Content revision data:

◆ ◆ ◆ ◆ ◆

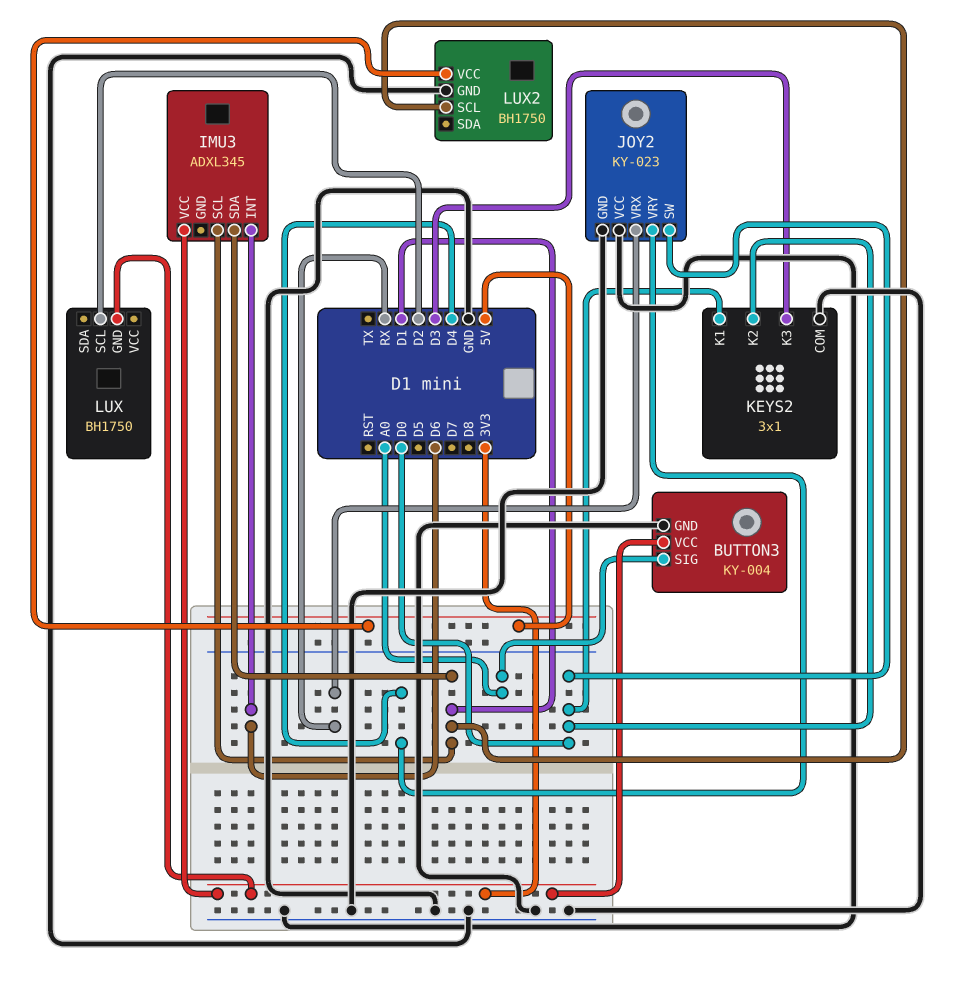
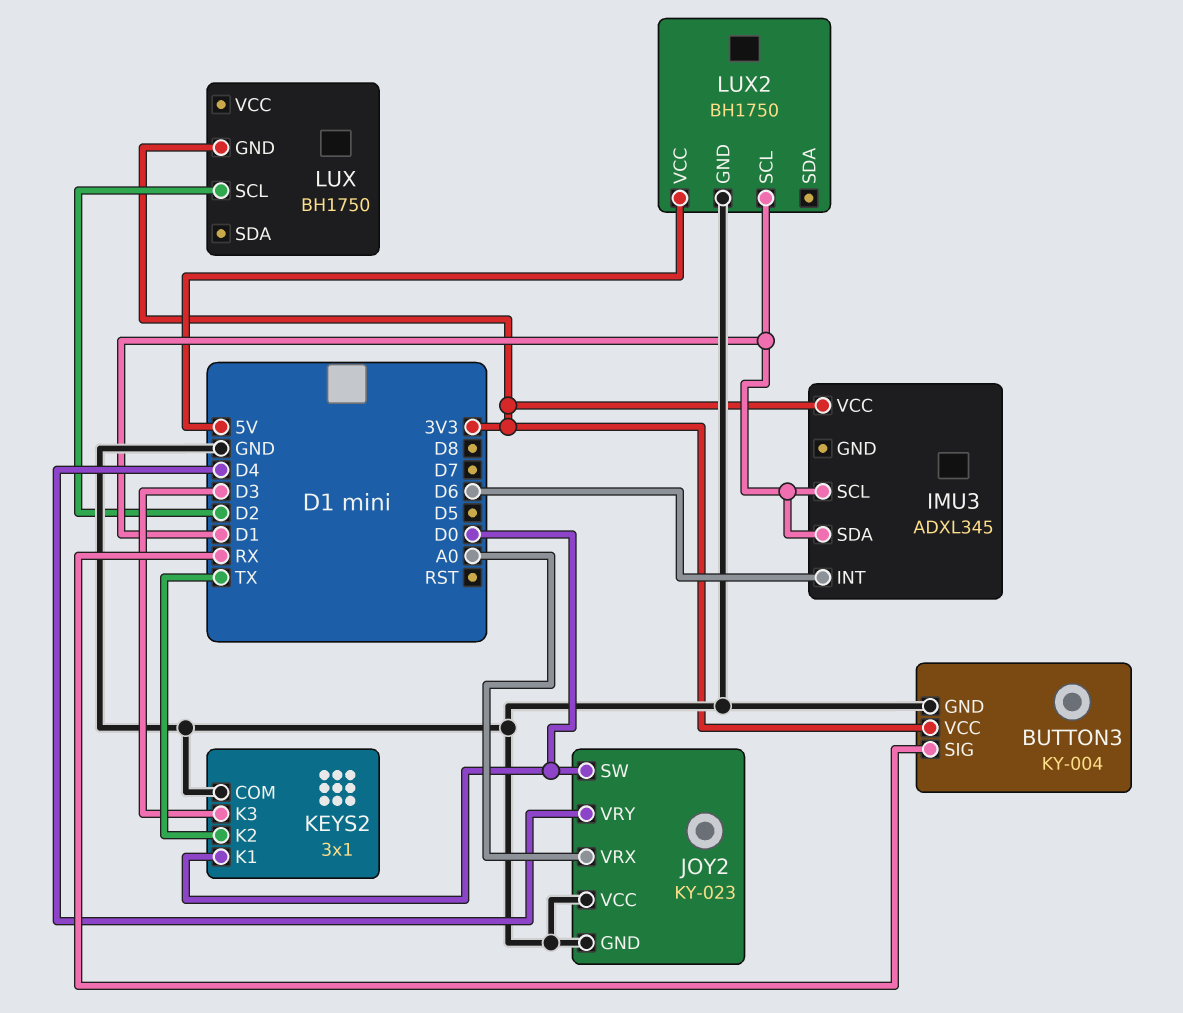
BUTTON3 pin SIG: A0 -> RX
JOY2 pin VRX: RX -> A0
KEYS2 pin K2: D0 -> TX

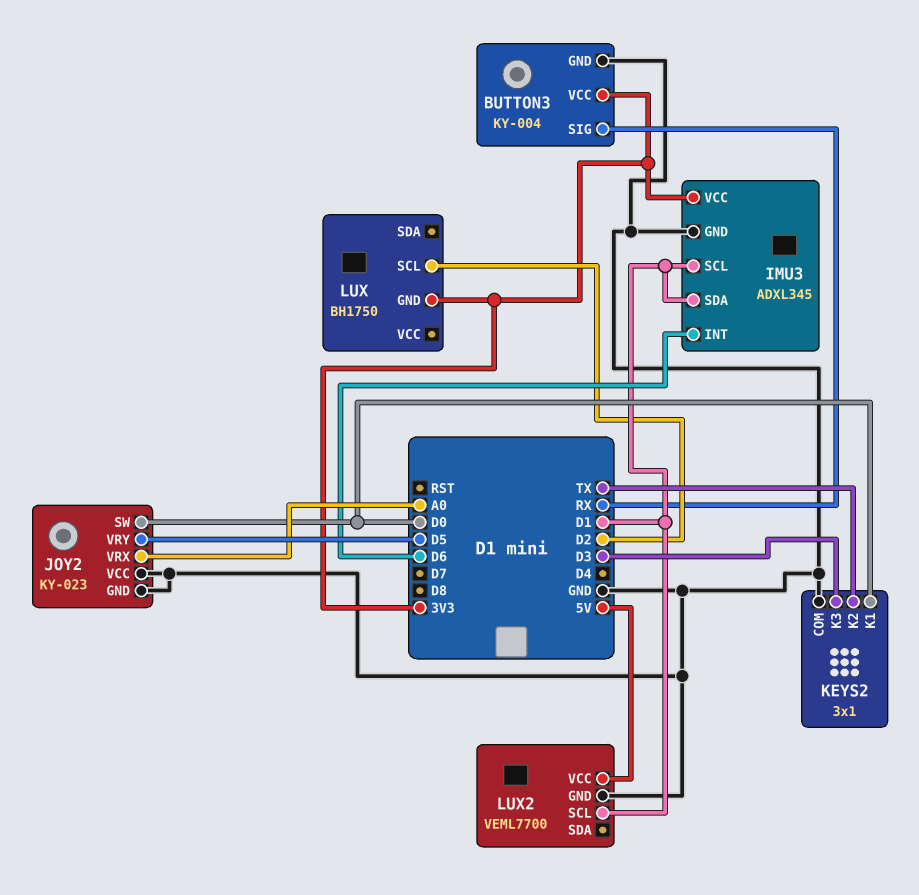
IMU3 pin GND: none -> GND
JOY2 pin VRY: D4 -> D5
LUX2: BH1750 -> VEML7700

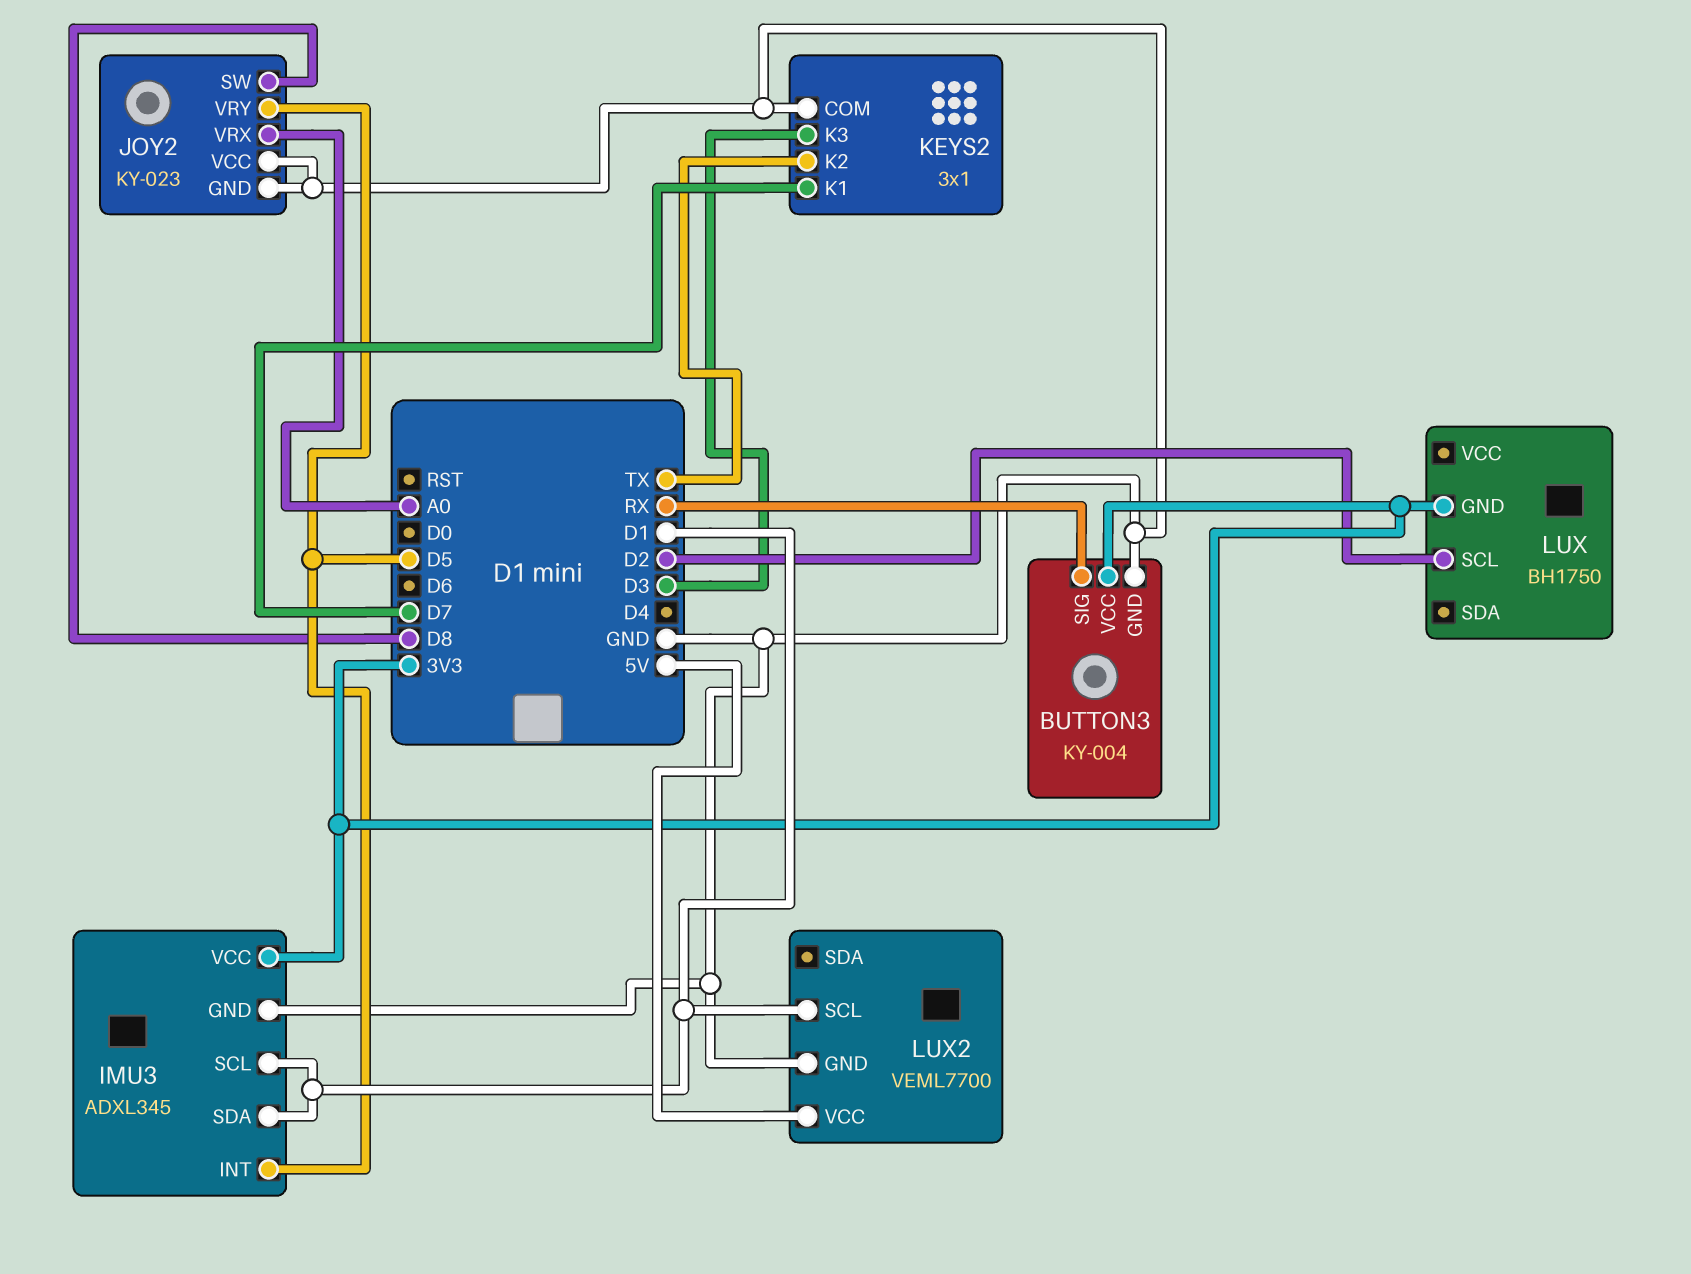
IMU3 pin INT: D6 -> D5
JOY2 pin SW: D0 -> D8
KEYS2 pin K1: D0 -> D7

◆ ◆ ◆ ◆ ◆

• _Exercise requirements_:
Please repeat every record above exactly, leaving the pictures out.

• _Result of this task_:
BUTTON3 pin SIG: A0 -> RX
JOY2 pin VRX: RX -> A0
KEYS2 pin K2: D0 -> TX

IMU3 pin GND: none -> GND
JOY2 pin VRY: D4 -> D5
LUX2: BH1750 -> VEML7700

IMU3 pin INT: D6 -> D5
JOY2 pin SW: D0 -> D8
KEYS2 pin K1: D0 -> D7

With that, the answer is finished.